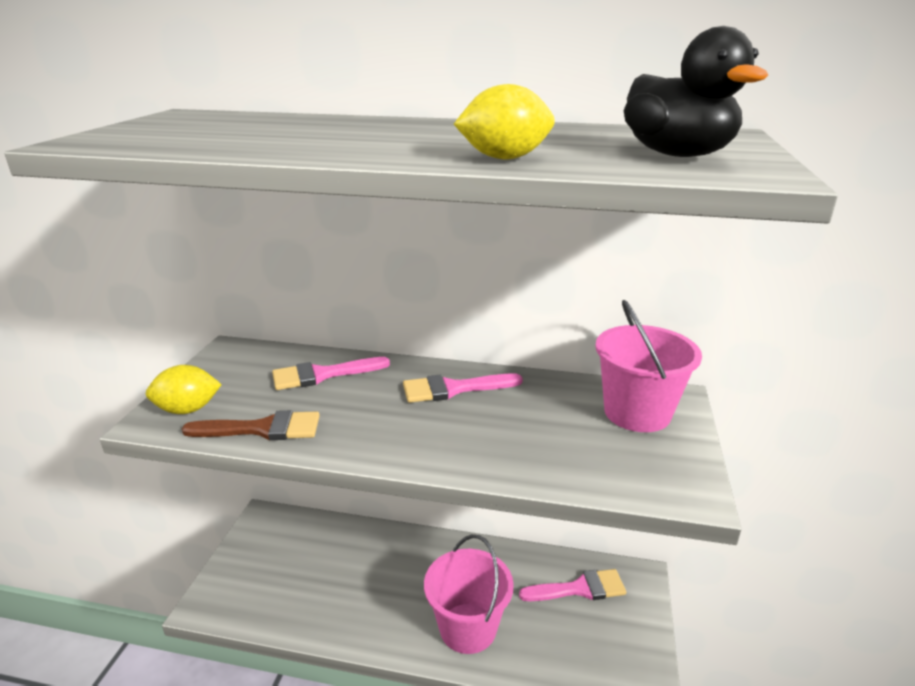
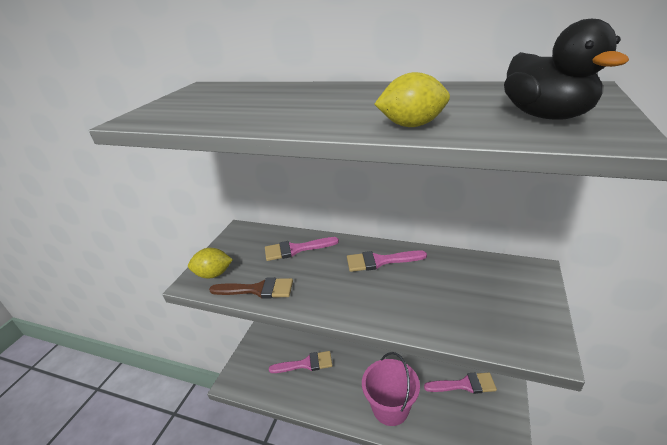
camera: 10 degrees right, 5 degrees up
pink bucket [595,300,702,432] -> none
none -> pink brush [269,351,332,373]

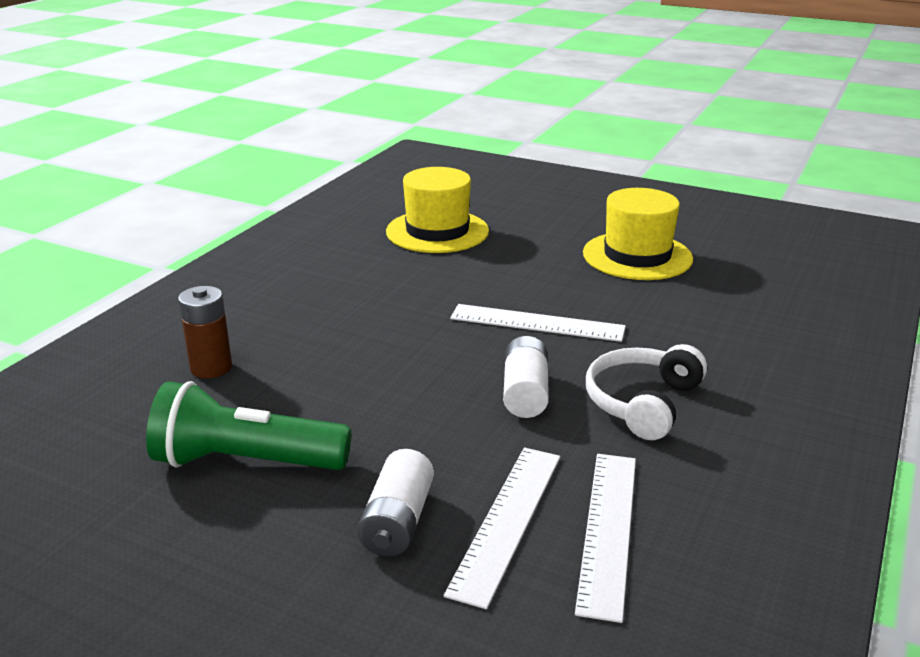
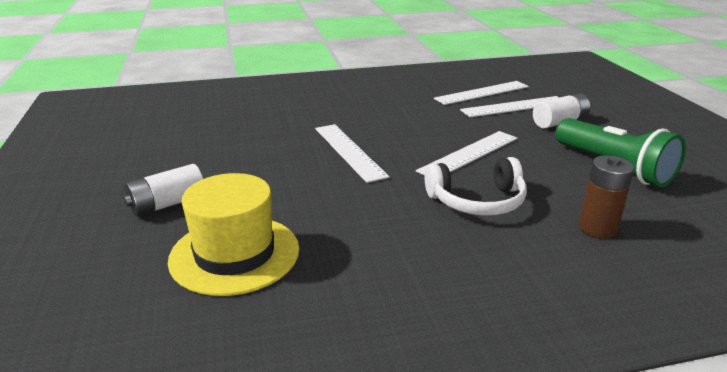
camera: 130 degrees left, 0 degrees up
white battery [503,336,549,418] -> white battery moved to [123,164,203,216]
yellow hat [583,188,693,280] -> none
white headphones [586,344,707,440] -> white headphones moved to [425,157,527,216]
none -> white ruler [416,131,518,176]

++++

--- Description of the task ---
For the records above, give every line again exactly and skip the pictures.

--- Worked solution ---
camera: 10 degrees right, 5 degrees up
pink bucket [595,300,702,432] -> none
none -> pink brush [269,351,332,373]

camera: 130 degrees left, 0 degrees up
white battery [503,336,549,418] -> white battery moved to [123,164,203,216]
yellow hat [583,188,693,280] -> none
white headphones [586,344,707,440] -> white headphones moved to [425,157,527,216]
none -> white ruler [416,131,518,176]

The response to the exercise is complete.